Given data =>
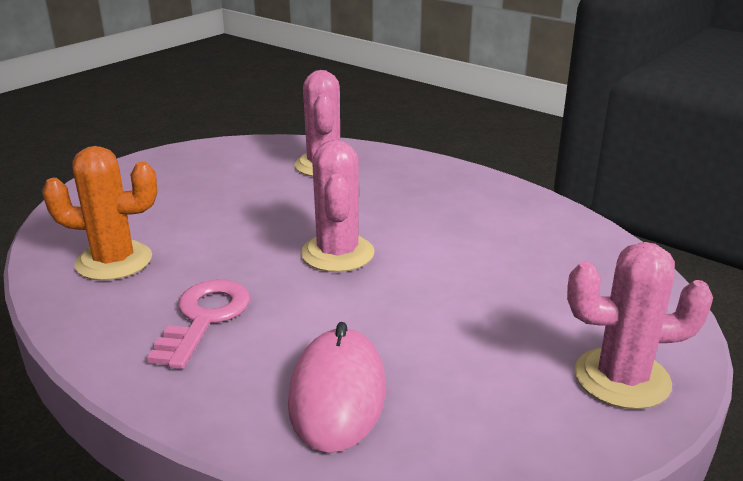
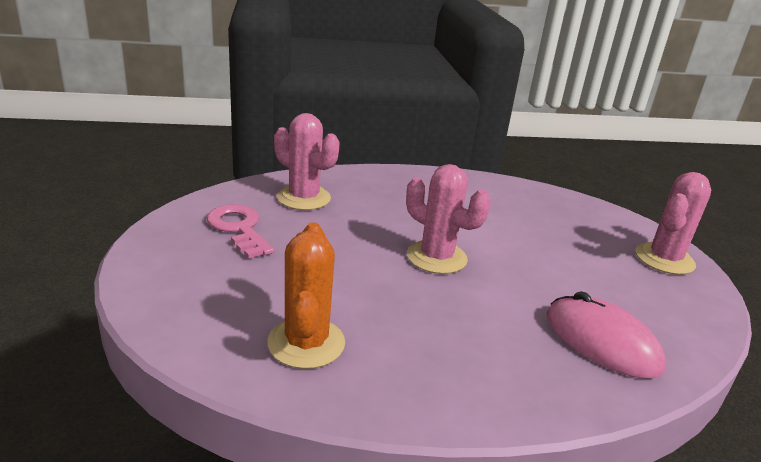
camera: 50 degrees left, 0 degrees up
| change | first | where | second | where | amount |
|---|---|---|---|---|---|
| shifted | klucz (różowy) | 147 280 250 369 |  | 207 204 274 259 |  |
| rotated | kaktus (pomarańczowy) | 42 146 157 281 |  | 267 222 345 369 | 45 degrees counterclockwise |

Exercise => Please give the number of lines in the entries above that hold "degrees", with no other text.

Output below => 2